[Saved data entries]

■ ■ ■

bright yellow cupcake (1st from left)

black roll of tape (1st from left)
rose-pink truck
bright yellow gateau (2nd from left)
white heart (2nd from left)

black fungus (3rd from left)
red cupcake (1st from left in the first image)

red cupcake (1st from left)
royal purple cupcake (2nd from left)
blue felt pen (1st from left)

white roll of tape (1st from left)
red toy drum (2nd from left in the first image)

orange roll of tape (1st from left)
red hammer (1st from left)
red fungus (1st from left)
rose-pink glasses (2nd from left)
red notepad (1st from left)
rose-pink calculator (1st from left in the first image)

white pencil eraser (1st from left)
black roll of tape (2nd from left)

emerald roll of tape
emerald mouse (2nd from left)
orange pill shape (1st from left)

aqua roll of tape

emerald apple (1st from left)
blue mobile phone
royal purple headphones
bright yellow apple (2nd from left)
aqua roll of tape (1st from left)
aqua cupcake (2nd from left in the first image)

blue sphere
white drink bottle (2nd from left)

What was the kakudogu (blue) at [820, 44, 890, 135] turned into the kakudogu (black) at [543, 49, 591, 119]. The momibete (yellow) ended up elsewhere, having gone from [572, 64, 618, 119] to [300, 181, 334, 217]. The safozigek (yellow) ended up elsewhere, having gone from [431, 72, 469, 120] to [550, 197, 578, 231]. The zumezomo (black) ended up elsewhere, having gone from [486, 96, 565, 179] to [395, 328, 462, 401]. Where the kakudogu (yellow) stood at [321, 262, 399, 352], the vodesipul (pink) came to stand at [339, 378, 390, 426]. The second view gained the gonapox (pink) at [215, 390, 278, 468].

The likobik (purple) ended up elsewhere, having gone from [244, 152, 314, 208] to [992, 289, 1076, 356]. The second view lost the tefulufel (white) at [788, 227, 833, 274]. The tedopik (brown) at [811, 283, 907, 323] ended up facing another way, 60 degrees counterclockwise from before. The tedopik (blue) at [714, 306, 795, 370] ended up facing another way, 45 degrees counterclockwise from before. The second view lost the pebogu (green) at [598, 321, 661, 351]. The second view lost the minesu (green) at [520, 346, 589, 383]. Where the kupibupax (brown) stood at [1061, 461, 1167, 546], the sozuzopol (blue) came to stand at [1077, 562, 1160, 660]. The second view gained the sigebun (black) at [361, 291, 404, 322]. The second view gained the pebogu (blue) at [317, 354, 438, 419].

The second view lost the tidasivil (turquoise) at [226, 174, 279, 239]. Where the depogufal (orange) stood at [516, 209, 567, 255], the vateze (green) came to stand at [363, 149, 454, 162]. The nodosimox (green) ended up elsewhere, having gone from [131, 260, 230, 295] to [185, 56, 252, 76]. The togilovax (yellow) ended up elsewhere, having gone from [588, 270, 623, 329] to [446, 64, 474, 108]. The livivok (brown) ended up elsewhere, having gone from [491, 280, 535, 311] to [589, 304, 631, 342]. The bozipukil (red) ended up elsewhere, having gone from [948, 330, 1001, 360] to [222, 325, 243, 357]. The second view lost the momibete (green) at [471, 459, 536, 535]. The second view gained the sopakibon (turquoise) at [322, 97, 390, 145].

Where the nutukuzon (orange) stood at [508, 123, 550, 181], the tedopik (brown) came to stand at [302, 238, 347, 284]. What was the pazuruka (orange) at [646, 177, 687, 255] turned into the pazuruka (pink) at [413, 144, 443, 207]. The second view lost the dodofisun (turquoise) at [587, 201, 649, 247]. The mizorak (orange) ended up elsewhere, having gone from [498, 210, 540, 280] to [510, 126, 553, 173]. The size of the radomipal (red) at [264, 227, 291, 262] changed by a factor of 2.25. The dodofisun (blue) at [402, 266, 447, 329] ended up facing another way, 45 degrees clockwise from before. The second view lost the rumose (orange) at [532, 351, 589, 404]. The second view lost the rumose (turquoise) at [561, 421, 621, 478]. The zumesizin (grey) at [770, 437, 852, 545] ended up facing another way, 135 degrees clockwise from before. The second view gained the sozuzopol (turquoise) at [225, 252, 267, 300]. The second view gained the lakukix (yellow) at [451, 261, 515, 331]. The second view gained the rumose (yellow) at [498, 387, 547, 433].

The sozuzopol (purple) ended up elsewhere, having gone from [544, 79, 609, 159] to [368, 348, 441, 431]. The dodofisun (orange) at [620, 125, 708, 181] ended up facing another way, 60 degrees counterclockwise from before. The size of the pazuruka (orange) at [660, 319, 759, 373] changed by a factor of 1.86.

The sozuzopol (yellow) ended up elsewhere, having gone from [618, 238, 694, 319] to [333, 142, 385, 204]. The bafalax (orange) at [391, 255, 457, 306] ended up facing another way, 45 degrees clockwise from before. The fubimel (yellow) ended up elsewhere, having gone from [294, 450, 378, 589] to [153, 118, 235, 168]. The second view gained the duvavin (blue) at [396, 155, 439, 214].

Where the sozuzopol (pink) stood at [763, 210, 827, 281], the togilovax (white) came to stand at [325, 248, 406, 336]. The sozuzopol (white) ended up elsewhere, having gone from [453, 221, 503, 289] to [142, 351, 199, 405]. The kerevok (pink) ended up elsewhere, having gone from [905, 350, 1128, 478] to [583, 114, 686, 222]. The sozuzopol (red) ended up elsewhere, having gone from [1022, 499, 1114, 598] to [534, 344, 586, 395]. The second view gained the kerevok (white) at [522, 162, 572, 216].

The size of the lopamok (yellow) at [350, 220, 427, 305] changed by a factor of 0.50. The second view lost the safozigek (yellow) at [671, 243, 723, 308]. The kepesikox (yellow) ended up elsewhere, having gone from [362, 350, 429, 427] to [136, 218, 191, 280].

■ ■ ■

WHAT TO DO: Restate each record word for word.

WRITTEN ANSWER:
bright yellow cupcake (1st from left)

black roll of tape (1st from left)
rose-pink truck
bright yellow gateau (2nd from left)
white heart (2nd from left)

black fungus (3rd from left)
red cupcake (1st from left in the first image)

red cupcake (1st from left)
royal purple cupcake (2nd from left)
blue felt pen (1st from left)

white roll of tape (1st from left)
red toy drum (2nd from left in the first image)

orange roll of tape (1st from left)
red hammer (1st from left)
red fungus (1st from left)
rose-pink glasses (2nd from left)
red notepad (1st from left)
rose-pink calculator (1st from left in the first image)

white pencil eraser (1st from left)
black roll of tape (2nd from left)

emerald roll of tape
emerald mouse (2nd from left)
orange pill shape (1st from left)

aqua roll of tape

emerald apple (1st from left)
blue mobile phone
royal purple headphones
bright yellow apple (2nd from left)
aqua roll of tape (1st from left)
aqua cupcake (2nd from left in the first image)

blue sphere
white drink bottle (2nd from left)

What was the kakudogu (blue) at [820, 44, 890, 135] turned into the kakudogu (black) at [543, 49, 591, 119]. The momibete (yellow) ended up elsewhere, having gone from [572, 64, 618, 119] to [300, 181, 334, 217]. The safozigek (yellow) ended up elsewhere, having gone from [431, 72, 469, 120] to [550, 197, 578, 231]. The zumezomo (black) ended up elsewhere, having gone from [486, 96, 565, 179] to [395, 328, 462, 401]. Where the kakudogu (yellow) stood at [321, 262, 399, 352], the vodesipul (pink) came to stand at [339, 378, 390, 426]. The second view gained the gonapox (pink) at [215, 390, 278, 468].

The likobik (purple) ended up elsewhere, having gone from [244, 152, 314, 208] to [992, 289, 1076, 356]. The second view lost the tefulufel (white) at [788, 227, 833, 274]. The tedopik (brown) at [811, 283, 907, 323] ended up facing another way, 60 degrees counterclockwise from before. The tedopik (blue) at [714, 306, 795, 370] ended up facing another way, 45 degrees counterclockwise from before. The second view lost the pebogu (green) at [598, 321, 661, 351]. The second view lost the minesu (green) at [520, 346, 589, 383]. Where the kupibupax (brown) stood at [1061, 461, 1167, 546], the sozuzopol (blue) came to stand at [1077, 562, 1160, 660]. The second view gained the sigebun (black) at [361, 291, 404, 322]. The second view gained the pebogu (blue) at [317, 354, 438, 419].

The second view lost the tidasivil (turquoise) at [226, 174, 279, 239]. Where the depogufal (orange) stood at [516, 209, 567, 255], the vateze (green) came to stand at [363, 149, 454, 162]. The nodosimox (green) ended up elsewhere, having gone from [131, 260, 230, 295] to [185, 56, 252, 76]. The togilovax (yellow) ended up elsewhere, having gone from [588, 270, 623, 329] to [446, 64, 474, 108]. The livivok (brown) ended up elsewhere, having gone from [491, 280, 535, 311] to [589, 304, 631, 342]. The bozipukil (red) ended up elsewhere, having gone from [948, 330, 1001, 360] to [222, 325, 243, 357]. The second view lost the momibete (green) at [471, 459, 536, 535]. The second view gained the sopakibon (turquoise) at [322, 97, 390, 145].

Where the nutukuzon (orange) stood at [508, 123, 550, 181], the tedopik (brown) came to stand at [302, 238, 347, 284]. What was the pazuruka (orange) at [646, 177, 687, 255] turned into the pazuruka (pink) at [413, 144, 443, 207]. The second view lost the dodofisun (turquoise) at [587, 201, 649, 247]. The mizorak (orange) ended up elsewhere, having gone from [498, 210, 540, 280] to [510, 126, 553, 173]. The size of the radomipal (red) at [264, 227, 291, 262] changed by a factor of 2.25. The dodofisun (blue) at [402, 266, 447, 329] ended up facing another way, 45 degrees clockwise from before. The second view lost the rumose (orange) at [532, 351, 589, 404]. The second view lost the rumose (turquoise) at [561, 421, 621, 478]. The zumesizin (grey) at [770, 437, 852, 545] ended up facing another way, 135 degrees clockwise from before. The second view gained the sozuzopol (turquoise) at [225, 252, 267, 300]. The second view gained the lakukix (yellow) at [451, 261, 515, 331]. The second view gained the rumose (yellow) at [498, 387, 547, 433].

The sozuzopol (purple) ended up elsewhere, having gone from [544, 79, 609, 159] to [368, 348, 441, 431]. The dodofisun (orange) at [620, 125, 708, 181] ended up facing another way, 60 degrees counterclockwise from before. The size of the pazuruka (orange) at [660, 319, 759, 373] changed by a factor of 1.86.

The sozuzopol (yellow) ended up elsewhere, having gone from [618, 238, 694, 319] to [333, 142, 385, 204]. The bafalax (orange) at [391, 255, 457, 306] ended up facing another way, 45 degrees clockwise from before. The fubimel (yellow) ended up elsewhere, having gone from [294, 450, 378, 589] to [153, 118, 235, 168]. The second view gained the duvavin (blue) at [396, 155, 439, 214].

Where the sozuzopol (pink) stood at [763, 210, 827, 281], the togilovax (white) came to stand at [325, 248, 406, 336]. The sozuzopol (white) ended up elsewhere, having gone from [453, 221, 503, 289] to [142, 351, 199, 405]. The kerevok (pink) ended up elsewhere, having gone from [905, 350, 1128, 478] to [583, 114, 686, 222]. The sozuzopol (red) ended up elsewhere, having gone from [1022, 499, 1114, 598] to [534, 344, 586, 395]. The second view gained the kerevok (white) at [522, 162, 572, 216].

The size of the lopamok (yellow) at [350, 220, 427, 305] changed by a factor of 0.50. The second view lost the safozigek (yellow) at [671, 243, 723, 308]. The kepesikox (yellow) ended up elsewhere, having gone from [362, 350, 429, 427] to [136, 218, 191, 280].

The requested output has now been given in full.